DATASET RECORDS:
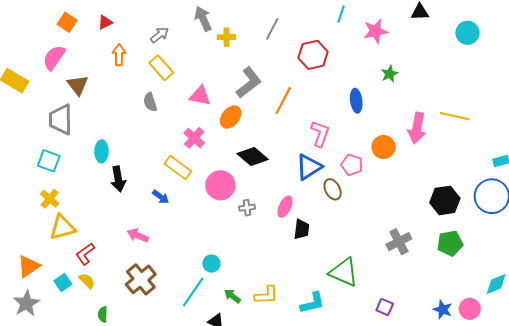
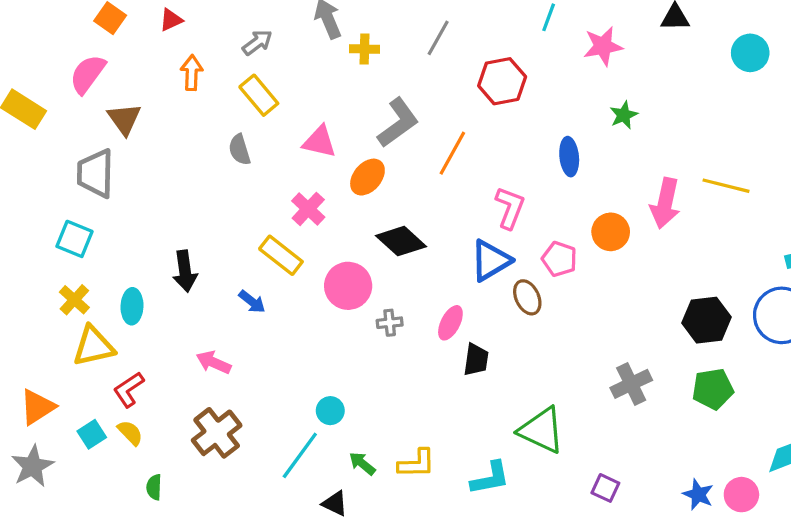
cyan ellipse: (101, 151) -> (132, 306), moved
* * *
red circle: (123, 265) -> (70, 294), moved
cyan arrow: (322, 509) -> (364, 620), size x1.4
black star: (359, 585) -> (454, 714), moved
---
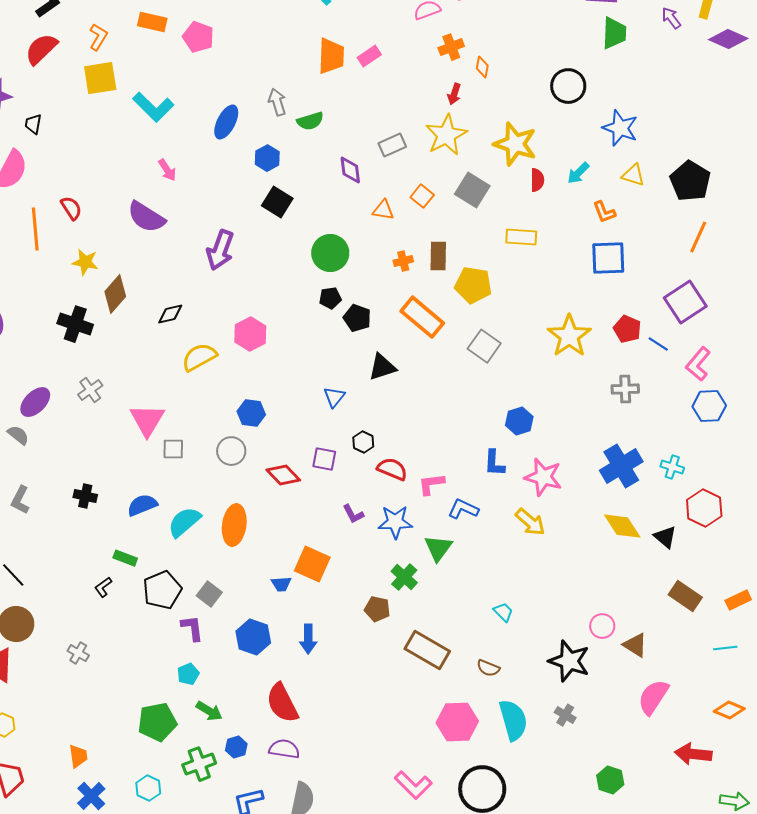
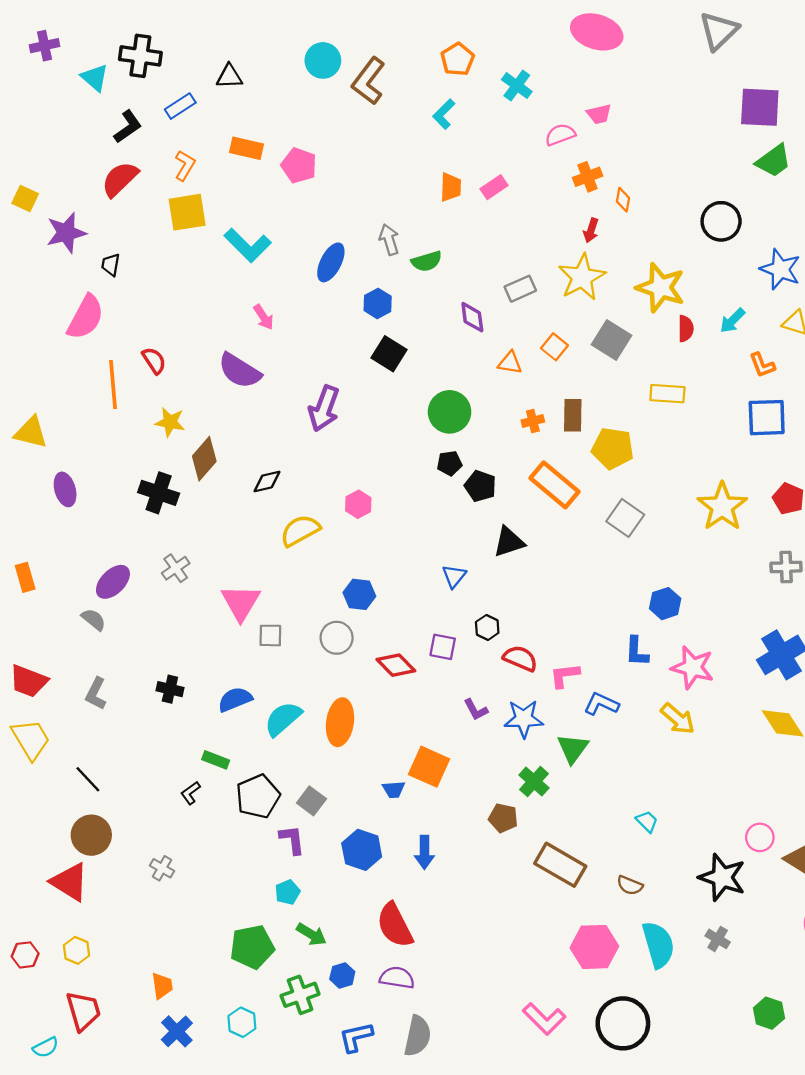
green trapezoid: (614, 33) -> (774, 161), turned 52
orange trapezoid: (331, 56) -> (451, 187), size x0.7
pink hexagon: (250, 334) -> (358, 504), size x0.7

EXERCISE DETAILS: Where does the word "cyan" appear in the records above? Return every line that holds it.

RESULT OF THE TASK:
cyan ellipse: (101, 151) -> (132, 306), moved
cyan arrow: (322, 509) -> (364, 620), size x1.4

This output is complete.